What you need to do: From the records below, copy out exactly the lines from the one containing "R3: 33k (GND, N_5) -> 3.3k (GND, N_5)" to the one containing "D101: diode (A", both included. Add nothing else.

Stored records
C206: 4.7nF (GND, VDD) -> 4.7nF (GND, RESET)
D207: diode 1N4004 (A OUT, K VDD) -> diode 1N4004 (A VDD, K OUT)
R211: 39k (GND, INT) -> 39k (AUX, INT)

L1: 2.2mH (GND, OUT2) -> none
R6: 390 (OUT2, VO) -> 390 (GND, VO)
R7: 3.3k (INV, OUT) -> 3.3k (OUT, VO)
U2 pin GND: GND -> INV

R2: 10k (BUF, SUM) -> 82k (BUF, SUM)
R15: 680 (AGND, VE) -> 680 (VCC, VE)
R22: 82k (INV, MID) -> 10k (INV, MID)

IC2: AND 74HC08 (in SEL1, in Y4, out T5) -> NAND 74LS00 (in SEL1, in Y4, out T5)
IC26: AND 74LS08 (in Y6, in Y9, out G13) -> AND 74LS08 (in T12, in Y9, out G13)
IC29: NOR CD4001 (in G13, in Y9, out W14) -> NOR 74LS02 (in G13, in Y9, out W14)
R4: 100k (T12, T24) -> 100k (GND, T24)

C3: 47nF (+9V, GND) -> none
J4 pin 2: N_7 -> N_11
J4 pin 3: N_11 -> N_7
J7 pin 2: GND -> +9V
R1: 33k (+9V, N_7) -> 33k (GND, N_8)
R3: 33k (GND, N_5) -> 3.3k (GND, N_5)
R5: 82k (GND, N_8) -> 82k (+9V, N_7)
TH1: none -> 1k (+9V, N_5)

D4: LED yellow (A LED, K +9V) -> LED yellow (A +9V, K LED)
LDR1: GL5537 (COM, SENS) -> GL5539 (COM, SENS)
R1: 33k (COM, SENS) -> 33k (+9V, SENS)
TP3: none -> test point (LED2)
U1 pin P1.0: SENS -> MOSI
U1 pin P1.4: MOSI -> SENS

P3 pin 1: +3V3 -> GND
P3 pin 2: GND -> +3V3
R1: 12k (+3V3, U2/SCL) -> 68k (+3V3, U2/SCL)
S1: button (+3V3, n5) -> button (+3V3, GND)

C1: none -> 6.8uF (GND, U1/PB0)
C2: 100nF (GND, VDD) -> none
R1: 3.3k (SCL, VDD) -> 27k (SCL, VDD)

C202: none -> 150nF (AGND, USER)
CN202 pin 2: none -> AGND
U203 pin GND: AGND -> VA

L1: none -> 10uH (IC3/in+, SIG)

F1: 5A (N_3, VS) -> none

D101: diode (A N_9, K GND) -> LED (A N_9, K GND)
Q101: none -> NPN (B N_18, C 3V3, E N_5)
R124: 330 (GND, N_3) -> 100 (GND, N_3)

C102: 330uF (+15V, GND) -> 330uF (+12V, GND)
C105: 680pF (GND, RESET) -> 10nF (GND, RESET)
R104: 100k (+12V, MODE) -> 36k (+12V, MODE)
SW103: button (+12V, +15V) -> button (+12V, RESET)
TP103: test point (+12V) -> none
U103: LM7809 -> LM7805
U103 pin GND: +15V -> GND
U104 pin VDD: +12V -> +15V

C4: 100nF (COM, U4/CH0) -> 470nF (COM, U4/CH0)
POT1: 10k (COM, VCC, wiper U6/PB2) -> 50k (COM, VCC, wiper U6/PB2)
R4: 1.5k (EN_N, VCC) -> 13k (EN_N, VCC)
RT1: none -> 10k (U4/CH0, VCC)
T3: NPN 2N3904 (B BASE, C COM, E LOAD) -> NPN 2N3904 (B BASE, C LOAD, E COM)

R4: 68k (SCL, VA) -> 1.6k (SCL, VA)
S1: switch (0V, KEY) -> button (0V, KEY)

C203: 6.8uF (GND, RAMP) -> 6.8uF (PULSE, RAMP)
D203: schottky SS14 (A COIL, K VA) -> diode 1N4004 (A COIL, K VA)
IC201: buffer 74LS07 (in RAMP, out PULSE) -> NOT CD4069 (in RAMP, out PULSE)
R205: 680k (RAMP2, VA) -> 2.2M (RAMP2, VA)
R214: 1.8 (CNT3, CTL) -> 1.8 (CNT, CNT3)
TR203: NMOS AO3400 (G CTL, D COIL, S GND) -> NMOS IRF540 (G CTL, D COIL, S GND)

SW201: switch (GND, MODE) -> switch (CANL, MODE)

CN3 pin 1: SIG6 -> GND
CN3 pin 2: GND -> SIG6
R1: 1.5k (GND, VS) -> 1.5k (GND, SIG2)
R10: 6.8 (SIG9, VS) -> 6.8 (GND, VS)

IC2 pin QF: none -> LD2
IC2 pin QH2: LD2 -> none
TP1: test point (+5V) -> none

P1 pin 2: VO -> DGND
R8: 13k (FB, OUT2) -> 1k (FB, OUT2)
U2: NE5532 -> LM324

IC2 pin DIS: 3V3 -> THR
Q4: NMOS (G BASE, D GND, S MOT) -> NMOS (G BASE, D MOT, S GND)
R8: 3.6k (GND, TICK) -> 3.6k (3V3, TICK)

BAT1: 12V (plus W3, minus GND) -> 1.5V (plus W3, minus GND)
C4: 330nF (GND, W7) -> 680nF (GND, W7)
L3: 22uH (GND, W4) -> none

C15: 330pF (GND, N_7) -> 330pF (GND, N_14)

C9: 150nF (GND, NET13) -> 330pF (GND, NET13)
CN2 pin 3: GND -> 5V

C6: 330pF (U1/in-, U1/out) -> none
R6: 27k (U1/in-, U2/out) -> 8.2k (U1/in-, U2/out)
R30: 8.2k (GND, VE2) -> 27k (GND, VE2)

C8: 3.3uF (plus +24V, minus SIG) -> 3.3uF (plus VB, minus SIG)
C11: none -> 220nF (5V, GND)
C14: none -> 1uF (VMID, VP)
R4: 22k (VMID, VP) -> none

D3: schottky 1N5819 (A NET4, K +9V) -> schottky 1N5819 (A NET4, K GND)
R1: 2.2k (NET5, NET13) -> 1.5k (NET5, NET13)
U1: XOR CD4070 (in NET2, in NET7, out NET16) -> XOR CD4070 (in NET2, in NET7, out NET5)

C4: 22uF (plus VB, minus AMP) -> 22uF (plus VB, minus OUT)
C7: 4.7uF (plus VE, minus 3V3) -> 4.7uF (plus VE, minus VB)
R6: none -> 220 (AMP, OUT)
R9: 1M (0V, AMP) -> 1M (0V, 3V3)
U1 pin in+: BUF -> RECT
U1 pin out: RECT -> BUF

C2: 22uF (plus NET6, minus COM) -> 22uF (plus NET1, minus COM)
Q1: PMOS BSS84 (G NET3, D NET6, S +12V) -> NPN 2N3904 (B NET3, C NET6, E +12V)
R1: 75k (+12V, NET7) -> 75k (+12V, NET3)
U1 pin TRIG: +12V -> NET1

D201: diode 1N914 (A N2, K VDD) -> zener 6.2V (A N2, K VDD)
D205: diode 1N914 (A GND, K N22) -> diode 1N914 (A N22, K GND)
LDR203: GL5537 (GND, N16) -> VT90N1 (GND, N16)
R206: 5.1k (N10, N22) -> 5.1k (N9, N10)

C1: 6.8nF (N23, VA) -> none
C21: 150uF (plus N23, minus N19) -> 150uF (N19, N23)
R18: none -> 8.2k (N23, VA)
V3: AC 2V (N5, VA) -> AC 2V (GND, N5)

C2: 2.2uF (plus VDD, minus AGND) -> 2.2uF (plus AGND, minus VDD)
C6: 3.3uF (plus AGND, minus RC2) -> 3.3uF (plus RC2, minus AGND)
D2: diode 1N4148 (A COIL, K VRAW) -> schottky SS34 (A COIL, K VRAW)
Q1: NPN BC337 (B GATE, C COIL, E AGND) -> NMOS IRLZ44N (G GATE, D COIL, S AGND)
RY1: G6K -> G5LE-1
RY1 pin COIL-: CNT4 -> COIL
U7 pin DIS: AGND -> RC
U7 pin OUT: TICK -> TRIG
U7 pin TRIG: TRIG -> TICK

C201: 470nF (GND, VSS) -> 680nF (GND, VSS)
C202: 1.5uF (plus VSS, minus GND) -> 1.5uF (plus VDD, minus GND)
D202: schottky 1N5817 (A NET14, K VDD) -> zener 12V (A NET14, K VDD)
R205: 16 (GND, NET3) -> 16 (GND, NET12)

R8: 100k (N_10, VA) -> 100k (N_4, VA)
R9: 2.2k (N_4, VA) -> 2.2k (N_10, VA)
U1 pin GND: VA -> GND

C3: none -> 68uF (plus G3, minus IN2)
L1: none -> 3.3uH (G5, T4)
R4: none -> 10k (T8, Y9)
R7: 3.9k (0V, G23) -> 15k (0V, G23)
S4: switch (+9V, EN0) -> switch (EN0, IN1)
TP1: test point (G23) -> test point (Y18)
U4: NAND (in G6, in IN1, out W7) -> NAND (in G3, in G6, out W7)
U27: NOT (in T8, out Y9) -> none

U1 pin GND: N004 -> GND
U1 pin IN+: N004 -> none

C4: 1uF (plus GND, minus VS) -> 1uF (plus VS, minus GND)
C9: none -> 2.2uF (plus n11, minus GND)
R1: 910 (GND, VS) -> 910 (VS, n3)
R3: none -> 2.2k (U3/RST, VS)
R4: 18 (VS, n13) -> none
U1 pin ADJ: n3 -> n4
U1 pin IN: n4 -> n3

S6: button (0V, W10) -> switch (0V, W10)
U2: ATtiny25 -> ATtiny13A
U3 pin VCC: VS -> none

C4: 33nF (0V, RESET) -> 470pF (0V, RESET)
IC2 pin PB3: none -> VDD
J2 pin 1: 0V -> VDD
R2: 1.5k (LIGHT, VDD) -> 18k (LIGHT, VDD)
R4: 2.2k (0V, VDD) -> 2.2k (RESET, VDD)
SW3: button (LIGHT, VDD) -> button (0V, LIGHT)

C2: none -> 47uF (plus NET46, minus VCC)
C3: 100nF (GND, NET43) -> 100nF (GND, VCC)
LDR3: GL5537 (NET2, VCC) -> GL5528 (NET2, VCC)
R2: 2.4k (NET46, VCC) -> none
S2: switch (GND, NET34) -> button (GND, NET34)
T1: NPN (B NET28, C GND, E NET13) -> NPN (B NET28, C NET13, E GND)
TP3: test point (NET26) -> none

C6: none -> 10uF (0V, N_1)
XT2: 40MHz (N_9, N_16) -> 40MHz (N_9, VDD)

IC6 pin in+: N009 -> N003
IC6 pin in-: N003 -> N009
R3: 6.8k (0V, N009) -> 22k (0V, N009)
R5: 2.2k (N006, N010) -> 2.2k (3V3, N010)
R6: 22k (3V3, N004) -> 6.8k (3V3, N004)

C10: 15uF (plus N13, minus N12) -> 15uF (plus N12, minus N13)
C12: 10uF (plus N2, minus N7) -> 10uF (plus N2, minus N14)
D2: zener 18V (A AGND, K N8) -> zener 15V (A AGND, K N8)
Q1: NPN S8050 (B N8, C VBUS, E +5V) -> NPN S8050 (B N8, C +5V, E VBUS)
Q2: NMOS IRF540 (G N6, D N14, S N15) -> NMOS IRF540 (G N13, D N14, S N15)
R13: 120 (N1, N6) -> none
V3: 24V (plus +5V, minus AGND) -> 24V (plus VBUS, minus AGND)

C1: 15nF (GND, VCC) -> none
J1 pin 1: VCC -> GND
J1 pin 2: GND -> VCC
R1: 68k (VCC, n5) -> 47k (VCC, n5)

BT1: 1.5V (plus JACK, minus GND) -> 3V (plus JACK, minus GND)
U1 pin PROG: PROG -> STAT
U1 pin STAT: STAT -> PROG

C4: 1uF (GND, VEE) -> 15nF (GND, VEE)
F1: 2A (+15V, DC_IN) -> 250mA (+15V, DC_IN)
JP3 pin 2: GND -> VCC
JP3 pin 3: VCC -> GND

Solution below:
R3: 33k (GND, N_5) -> 3.3k (GND, N_5)
R5: 82k (GND, N_8) -> 82k (+9V, N_7)
TH1: none -> 1k (+9V, N_5)

D4: LED yellow (A LED, K +9V) -> LED yellow (A +9V, K LED)
LDR1: GL5537 (COM, SENS) -> GL5539 (COM, SENS)
R1: 33k (COM, SENS) -> 33k (+9V, SENS)
TP3: none -> test point (LED2)
U1 pin P1.0: SENS -> MOSI
U1 pin P1.4: MOSI -> SENS

P3 pin 1: +3V3 -> GND
P3 pin 2: GND -> +3V3
R1: 12k (+3V3, U2/SCL) -> 68k (+3V3, U2/SCL)
S1: button (+3V3, n5) -> button (+3V3, GND)

C1: none -> 6.8uF (GND, U1/PB0)
C2: 100nF (GND, VDD) -> none
R1: 3.3k (SCL, VDD) -> 27k (SCL, VDD)

C202: none -> 150nF (AGND, USER)
CN202 pin 2: none -> AGND
U203 pin GND: AGND -> VA

L1: none -> 10uH (IC3/in+, SIG)

F1: 5A (N_3, VS) -> none

D101: diode (A N_9, K GND) -> LED (A N_9, K GND)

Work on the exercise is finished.